Print the lines of the data, starting with the first, up to and including the line where "white watering can: 1 -> 2" appears.

> **Excerpted records**
════════════════

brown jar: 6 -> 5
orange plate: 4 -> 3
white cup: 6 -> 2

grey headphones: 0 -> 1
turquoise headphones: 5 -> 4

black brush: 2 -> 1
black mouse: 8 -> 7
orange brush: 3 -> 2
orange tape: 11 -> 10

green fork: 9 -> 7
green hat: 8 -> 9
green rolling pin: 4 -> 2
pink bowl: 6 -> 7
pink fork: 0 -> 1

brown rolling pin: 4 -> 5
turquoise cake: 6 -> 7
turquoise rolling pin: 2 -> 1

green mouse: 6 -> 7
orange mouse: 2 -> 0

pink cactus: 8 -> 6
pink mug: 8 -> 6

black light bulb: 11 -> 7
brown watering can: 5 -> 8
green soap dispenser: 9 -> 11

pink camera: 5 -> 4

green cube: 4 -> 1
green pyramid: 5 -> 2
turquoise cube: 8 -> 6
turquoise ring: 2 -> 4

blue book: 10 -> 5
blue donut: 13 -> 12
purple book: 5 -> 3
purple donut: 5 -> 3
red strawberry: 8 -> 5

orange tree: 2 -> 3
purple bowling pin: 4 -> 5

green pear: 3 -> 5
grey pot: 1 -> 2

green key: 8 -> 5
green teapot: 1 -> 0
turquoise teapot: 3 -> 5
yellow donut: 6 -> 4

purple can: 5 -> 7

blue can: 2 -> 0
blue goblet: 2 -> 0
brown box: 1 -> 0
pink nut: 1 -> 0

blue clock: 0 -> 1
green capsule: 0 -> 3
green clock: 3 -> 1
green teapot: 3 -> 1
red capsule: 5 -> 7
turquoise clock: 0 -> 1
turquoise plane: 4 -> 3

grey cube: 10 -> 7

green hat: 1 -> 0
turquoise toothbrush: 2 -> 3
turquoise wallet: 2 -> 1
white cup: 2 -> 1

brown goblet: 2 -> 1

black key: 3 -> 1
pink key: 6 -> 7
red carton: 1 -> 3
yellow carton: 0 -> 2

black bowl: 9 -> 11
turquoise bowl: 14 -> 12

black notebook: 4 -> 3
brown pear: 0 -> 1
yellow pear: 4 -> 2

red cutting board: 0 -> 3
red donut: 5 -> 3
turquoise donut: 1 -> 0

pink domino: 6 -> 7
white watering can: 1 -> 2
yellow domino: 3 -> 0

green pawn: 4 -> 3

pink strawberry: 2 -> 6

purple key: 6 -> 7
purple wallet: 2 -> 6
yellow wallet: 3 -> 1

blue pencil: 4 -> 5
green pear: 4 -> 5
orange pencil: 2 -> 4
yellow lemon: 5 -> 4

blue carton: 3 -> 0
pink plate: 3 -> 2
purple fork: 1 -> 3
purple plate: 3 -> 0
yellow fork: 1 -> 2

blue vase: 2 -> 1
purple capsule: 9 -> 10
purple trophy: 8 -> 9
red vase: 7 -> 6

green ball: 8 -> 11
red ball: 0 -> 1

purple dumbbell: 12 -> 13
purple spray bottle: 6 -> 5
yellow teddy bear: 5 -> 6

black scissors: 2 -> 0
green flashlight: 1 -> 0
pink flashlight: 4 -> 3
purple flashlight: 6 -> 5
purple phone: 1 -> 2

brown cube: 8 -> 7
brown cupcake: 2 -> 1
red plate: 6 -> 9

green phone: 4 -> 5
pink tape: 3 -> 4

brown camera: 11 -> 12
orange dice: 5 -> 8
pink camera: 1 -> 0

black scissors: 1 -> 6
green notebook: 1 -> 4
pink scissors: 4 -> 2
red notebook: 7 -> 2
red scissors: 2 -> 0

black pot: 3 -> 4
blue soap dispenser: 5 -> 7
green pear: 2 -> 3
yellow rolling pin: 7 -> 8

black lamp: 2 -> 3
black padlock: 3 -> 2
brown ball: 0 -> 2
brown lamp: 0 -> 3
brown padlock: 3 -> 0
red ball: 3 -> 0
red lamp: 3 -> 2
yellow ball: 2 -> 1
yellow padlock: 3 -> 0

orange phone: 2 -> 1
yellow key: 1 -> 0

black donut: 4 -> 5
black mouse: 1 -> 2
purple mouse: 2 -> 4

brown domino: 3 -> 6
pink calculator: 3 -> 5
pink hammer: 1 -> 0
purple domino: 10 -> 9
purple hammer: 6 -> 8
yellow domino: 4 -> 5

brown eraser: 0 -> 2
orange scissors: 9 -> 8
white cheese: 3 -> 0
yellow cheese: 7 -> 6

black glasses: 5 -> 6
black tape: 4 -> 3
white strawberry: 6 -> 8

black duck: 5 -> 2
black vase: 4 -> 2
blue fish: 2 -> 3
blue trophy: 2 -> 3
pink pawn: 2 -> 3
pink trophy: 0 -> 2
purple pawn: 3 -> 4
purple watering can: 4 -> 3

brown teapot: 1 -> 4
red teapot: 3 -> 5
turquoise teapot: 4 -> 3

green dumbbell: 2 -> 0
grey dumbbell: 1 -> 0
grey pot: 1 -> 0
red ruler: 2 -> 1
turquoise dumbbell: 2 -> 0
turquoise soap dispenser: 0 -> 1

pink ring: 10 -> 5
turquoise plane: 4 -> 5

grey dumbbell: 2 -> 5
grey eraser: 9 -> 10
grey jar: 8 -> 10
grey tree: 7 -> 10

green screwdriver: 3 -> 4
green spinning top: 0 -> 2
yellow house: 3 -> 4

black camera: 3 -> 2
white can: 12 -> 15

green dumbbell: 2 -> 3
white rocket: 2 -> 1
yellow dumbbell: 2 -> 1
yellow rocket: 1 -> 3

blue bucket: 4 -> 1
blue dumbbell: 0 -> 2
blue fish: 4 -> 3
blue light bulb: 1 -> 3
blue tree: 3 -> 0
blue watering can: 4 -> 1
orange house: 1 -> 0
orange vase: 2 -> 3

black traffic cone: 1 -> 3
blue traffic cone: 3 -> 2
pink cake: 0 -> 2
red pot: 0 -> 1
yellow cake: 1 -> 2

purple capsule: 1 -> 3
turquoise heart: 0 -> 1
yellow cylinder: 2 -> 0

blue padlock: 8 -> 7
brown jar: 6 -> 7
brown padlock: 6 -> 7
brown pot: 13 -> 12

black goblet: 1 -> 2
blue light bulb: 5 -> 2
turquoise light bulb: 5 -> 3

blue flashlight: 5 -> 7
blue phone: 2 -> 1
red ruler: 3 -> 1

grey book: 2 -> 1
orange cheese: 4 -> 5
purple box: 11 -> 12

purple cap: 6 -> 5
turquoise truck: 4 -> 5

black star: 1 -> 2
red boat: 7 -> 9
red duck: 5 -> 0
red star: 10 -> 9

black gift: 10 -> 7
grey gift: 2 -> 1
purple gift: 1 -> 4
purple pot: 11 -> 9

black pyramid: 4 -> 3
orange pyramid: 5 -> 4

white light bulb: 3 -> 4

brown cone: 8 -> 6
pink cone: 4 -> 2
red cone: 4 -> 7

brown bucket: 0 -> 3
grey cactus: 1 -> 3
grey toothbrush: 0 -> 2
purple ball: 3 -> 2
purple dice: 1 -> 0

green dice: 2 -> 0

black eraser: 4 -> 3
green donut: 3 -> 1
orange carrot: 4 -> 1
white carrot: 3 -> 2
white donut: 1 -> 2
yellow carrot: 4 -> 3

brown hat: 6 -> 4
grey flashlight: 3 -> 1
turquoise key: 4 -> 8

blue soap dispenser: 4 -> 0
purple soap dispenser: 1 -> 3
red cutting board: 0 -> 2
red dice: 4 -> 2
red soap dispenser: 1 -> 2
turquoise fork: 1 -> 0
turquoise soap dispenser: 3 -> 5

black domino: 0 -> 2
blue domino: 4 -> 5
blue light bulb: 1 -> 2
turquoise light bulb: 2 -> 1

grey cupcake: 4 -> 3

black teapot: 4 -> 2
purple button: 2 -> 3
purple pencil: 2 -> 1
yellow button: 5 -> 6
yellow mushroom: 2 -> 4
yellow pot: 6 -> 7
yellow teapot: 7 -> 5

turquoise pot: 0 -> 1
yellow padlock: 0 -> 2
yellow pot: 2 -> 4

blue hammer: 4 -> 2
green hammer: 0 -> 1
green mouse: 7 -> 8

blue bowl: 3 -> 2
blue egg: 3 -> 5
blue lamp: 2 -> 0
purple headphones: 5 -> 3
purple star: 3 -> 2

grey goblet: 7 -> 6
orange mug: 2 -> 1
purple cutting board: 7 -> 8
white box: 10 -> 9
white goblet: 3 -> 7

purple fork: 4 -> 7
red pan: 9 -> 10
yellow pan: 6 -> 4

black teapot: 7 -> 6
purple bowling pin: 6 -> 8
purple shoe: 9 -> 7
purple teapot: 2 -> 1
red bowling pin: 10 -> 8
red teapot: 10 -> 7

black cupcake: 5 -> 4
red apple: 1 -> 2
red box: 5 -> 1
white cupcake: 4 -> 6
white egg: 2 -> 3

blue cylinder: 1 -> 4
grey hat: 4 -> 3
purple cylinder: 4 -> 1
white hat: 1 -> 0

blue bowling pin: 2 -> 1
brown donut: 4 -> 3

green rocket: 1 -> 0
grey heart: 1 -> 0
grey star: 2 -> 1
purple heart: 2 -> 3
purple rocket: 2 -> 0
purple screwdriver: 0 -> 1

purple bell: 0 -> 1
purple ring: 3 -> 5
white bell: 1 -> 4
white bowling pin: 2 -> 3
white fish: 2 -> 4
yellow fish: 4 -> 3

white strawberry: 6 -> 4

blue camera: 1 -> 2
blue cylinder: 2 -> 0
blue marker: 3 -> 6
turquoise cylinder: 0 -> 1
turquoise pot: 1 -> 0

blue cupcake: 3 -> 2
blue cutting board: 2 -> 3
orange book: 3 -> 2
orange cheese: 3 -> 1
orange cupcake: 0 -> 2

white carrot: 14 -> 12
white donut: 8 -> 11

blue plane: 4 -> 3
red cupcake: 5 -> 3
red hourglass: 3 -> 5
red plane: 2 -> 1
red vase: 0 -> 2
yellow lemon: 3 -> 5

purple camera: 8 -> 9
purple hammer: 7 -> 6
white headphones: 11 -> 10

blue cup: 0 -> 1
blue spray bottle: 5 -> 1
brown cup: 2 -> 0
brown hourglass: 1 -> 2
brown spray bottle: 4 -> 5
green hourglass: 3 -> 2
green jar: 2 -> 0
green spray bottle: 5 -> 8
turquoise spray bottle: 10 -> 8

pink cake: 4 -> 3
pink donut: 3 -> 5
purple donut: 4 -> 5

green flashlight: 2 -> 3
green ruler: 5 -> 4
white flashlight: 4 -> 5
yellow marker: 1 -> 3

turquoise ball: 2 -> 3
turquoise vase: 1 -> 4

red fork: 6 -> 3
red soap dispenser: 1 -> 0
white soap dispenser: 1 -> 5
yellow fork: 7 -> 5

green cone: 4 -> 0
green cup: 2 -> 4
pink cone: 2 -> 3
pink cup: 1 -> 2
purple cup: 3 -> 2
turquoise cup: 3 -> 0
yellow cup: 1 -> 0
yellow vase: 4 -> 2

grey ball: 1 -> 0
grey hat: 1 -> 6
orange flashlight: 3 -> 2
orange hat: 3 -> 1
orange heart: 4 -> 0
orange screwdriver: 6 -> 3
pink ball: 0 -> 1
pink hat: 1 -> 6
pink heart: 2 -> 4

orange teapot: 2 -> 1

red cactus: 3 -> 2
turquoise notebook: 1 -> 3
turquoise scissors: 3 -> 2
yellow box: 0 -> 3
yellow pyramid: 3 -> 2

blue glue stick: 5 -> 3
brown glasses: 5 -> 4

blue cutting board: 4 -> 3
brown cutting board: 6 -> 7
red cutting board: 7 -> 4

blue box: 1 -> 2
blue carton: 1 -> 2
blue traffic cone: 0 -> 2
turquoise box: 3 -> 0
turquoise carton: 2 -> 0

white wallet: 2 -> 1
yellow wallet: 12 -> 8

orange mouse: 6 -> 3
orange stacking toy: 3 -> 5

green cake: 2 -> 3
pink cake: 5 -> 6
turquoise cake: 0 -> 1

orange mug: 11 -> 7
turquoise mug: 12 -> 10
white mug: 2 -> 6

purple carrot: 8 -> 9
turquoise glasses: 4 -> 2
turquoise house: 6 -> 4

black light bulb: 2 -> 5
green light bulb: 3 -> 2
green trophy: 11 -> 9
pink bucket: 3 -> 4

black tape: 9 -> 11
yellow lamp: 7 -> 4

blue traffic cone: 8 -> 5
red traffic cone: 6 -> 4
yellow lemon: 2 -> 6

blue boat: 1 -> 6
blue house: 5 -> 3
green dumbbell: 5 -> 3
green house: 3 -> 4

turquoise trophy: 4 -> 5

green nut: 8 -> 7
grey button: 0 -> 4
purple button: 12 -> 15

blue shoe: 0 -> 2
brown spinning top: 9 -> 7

════════════════

> **Result of this task**
brown jar: 6 -> 5
orange plate: 4 -> 3
white cup: 6 -> 2

grey headphones: 0 -> 1
turquoise headphones: 5 -> 4

black brush: 2 -> 1
black mouse: 8 -> 7
orange brush: 3 -> 2
orange tape: 11 -> 10

green fork: 9 -> 7
green hat: 8 -> 9
green rolling pin: 4 -> 2
pink bowl: 6 -> 7
pink fork: 0 -> 1

brown rolling pin: 4 -> 5
turquoise cake: 6 -> 7
turquoise rolling pin: 2 -> 1

green mouse: 6 -> 7
orange mouse: 2 -> 0

pink cactus: 8 -> 6
pink mug: 8 -> 6

black light bulb: 11 -> 7
brown watering can: 5 -> 8
green soap dispenser: 9 -> 11

pink camera: 5 -> 4

green cube: 4 -> 1
green pyramid: 5 -> 2
turquoise cube: 8 -> 6
turquoise ring: 2 -> 4

blue book: 10 -> 5
blue donut: 13 -> 12
purple book: 5 -> 3
purple donut: 5 -> 3
red strawberry: 8 -> 5

orange tree: 2 -> 3
purple bowling pin: 4 -> 5

green pear: 3 -> 5
grey pot: 1 -> 2

green key: 8 -> 5
green teapot: 1 -> 0
turquoise teapot: 3 -> 5
yellow donut: 6 -> 4

purple can: 5 -> 7

blue can: 2 -> 0
blue goblet: 2 -> 0
brown box: 1 -> 0
pink nut: 1 -> 0

blue clock: 0 -> 1
green capsule: 0 -> 3
green clock: 3 -> 1
green teapot: 3 -> 1
red capsule: 5 -> 7
turquoise clock: 0 -> 1
turquoise plane: 4 -> 3

grey cube: 10 -> 7

green hat: 1 -> 0
turquoise toothbrush: 2 -> 3
turquoise wallet: 2 -> 1
white cup: 2 -> 1

brown goblet: 2 -> 1

black key: 3 -> 1
pink key: 6 -> 7
red carton: 1 -> 3
yellow carton: 0 -> 2

black bowl: 9 -> 11
turquoise bowl: 14 -> 12

black notebook: 4 -> 3
brown pear: 0 -> 1
yellow pear: 4 -> 2

red cutting board: 0 -> 3
red donut: 5 -> 3
turquoise donut: 1 -> 0

pink domino: 6 -> 7
white watering can: 1 -> 2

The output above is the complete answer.